Problem description:
Please transcribe the lines of all the records below word for word, leaving out the pictures.

"""

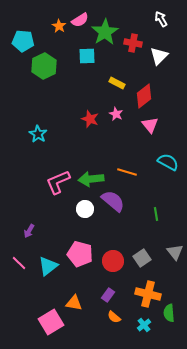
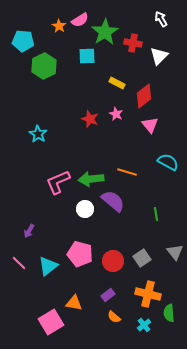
purple rectangle: rotated 16 degrees clockwise
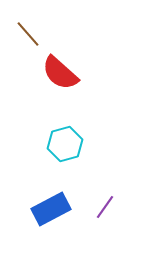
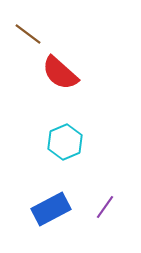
brown line: rotated 12 degrees counterclockwise
cyan hexagon: moved 2 px up; rotated 8 degrees counterclockwise
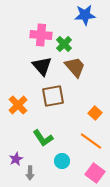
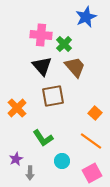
blue star: moved 1 px right, 2 px down; rotated 20 degrees counterclockwise
orange cross: moved 1 px left, 3 px down
pink square: moved 3 px left; rotated 24 degrees clockwise
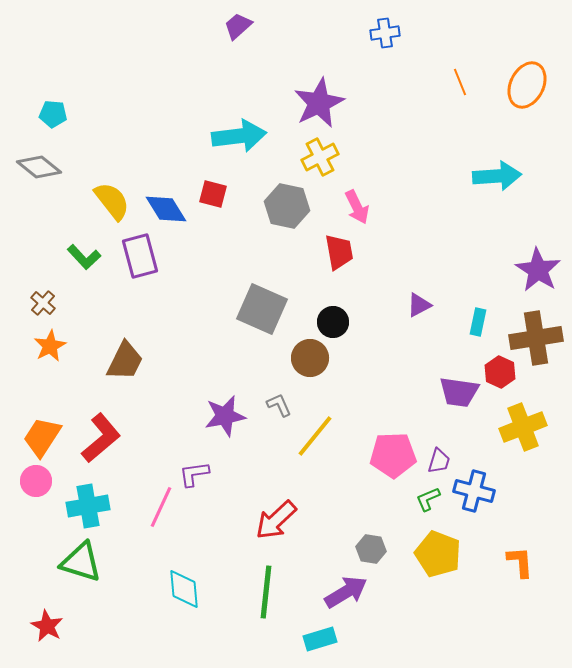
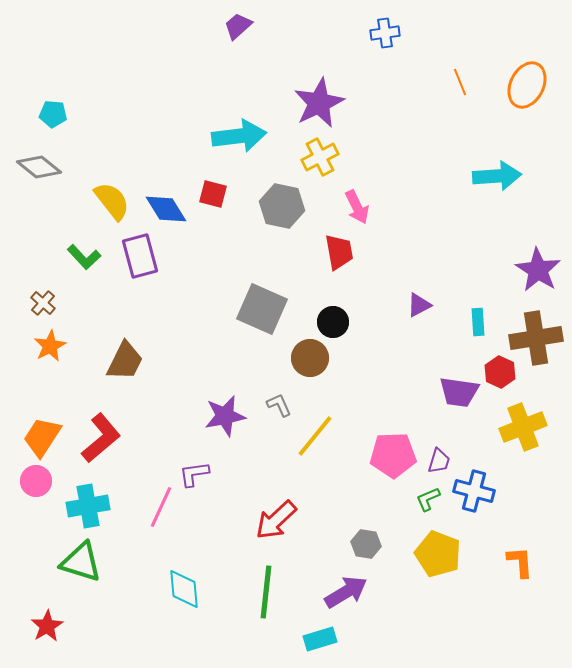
gray hexagon at (287, 206): moved 5 px left
cyan rectangle at (478, 322): rotated 16 degrees counterclockwise
gray hexagon at (371, 549): moved 5 px left, 5 px up
red star at (47, 626): rotated 12 degrees clockwise
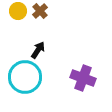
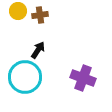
brown cross: moved 4 px down; rotated 35 degrees clockwise
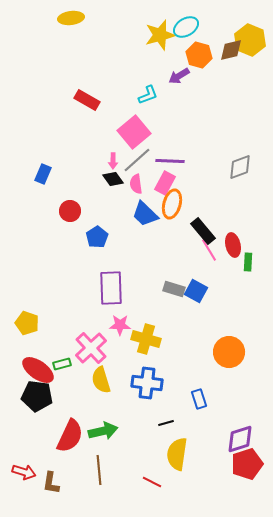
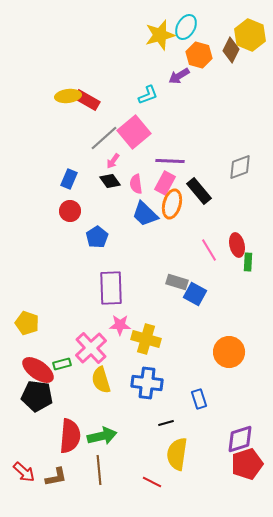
yellow ellipse at (71, 18): moved 3 px left, 78 px down
cyan ellipse at (186, 27): rotated 30 degrees counterclockwise
yellow hexagon at (250, 40): moved 5 px up
brown diamond at (231, 50): rotated 50 degrees counterclockwise
gray line at (137, 160): moved 33 px left, 22 px up
pink arrow at (113, 161): rotated 35 degrees clockwise
blue rectangle at (43, 174): moved 26 px right, 5 px down
black diamond at (113, 179): moved 3 px left, 2 px down
black rectangle at (203, 231): moved 4 px left, 40 px up
red ellipse at (233, 245): moved 4 px right
gray rectangle at (174, 289): moved 3 px right, 7 px up
blue square at (196, 291): moved 1 px left, 3 px down
green arrow at (103, 431): moved 1 px left, 5 px down
red semicircle at (70, 436): rotated 20 degrees counterclockwise
red arrow at (24, 472): rotated 25 degrees clockwise
brown L-shape at (51, 483): moved 5 px right, 6 px up; rotated 110 degrees counterclockwise
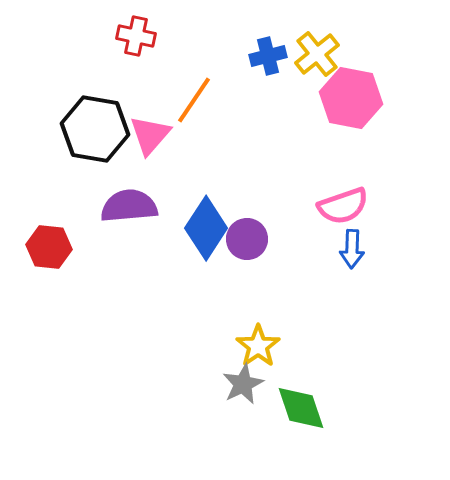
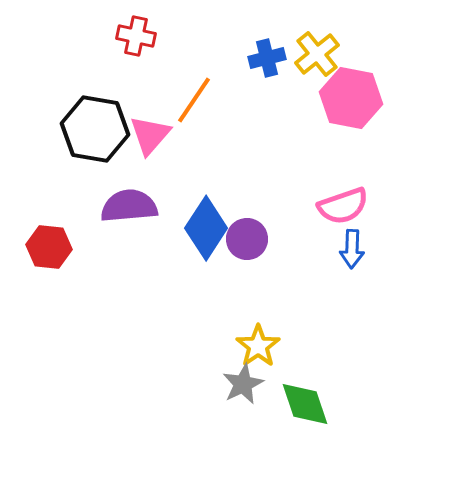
blue cross: moved 1 px left, 2 px down
green diamond: moved 4 px right, 4 px up
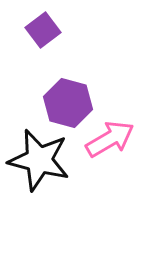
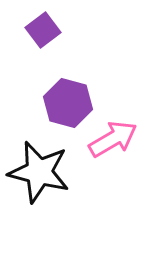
pink arrow: moved 3 px right
black star: moved 12 px down
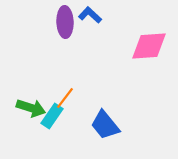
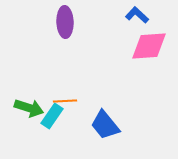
blue L-shape: moved 47 px right
orange line: moved 3 px down; rotated 50 degrees clockwise
green arrow: moved 2 px left
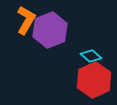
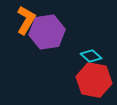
purple hexagon: moved 3 px left, 2 px down; rotated 12 degrees clockwise
red hexagon: rotated 24 degrees counterclockwise
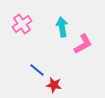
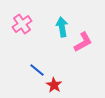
pink L-shape: moved 2 px up
red star: rotated 21 degrees clockwise
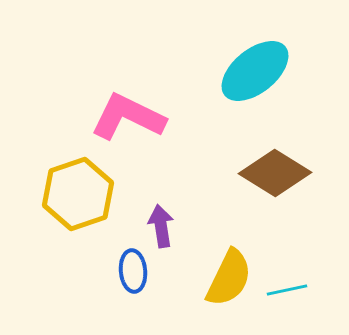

"""

Task result:
purple rectangle: rotated 16 degrees clockwise
brown line: rotated 12 degrees counterclockwise
cyan hexagon: moved 2 px up; rotated 8 degrees counterclockwise
blue star: moved 1 px right, 2 px down; rotated 20 degrees counterclockwise
orange cross: moved 1 px left, 3 px down
pink square: moved 3 px left; rotated 24 degrees clockwise
gray hexagon at (287, 206): moved 5 px left
cyan rectangle at (478, 322): rotated 16 degrees counterclockwise
gray hexagon at (371, 549): moved 5 px left, 5 px up
red star at (47, 626): rotated 12 degrees clockwise
brown cross: moved 4 px down; rotated 35 degrees clockwise
yellow ellipse at (71, 18): moved 3 px left, 78 px down
cyan ellipse at (186, 27): rotated 30 degrees counterclockwise
yellow hexagon at (250, 40): moved 5 px up
brown diamond at (231, 50): rotated 50 degrees counterclockwise
gray line at (137, 160): moved 33 px left, 22 px up
pink arrow at (113, 161): rotated 35 degrees clockwise
blue rectangle at (43, 174): moved 26 px right, 5 px down
black diamond at (113, 179): moved 3 px left, 2 px down
black rectangle at (203, 231): moved 4 px left, 40 px up
red ellipse at (233, 245): moved 4 px right
gray rectangle at (174, 289): moved 3 px right, 7 px up
blue square at (196, 291): moved 1 px left, 3 px down
green arrow at (103, 431): moved 1 px left, 5 px down
red semicircle at (70, 436): rotated 20 degrees counterclockwise
red arrow at (24, 472): rotated 25 degrees clockwise
brown L-shape at (51, 483): moved 5 px right, 6 px up; rotated 110 degrees counterclockwise
blue cross: moved 1 px left, 2 px down
green diamond: moved 4 px right, 4 px up
pink arrow: moved 3 px right
black star: moved 12 px down
blue L-shape: moved 47 px right
orange line: moved 3 px down; rotated 50 degrees clockwise
green arrow: moved 2 px left
purple hexagon: moved 3 px left, 2 px down; rotated 12 degrees clockwise
red hexagon: rotated 24 degrees counterclockwise
pink L-shape: moved 2 px up
red star: rotated 21 degrees clockwise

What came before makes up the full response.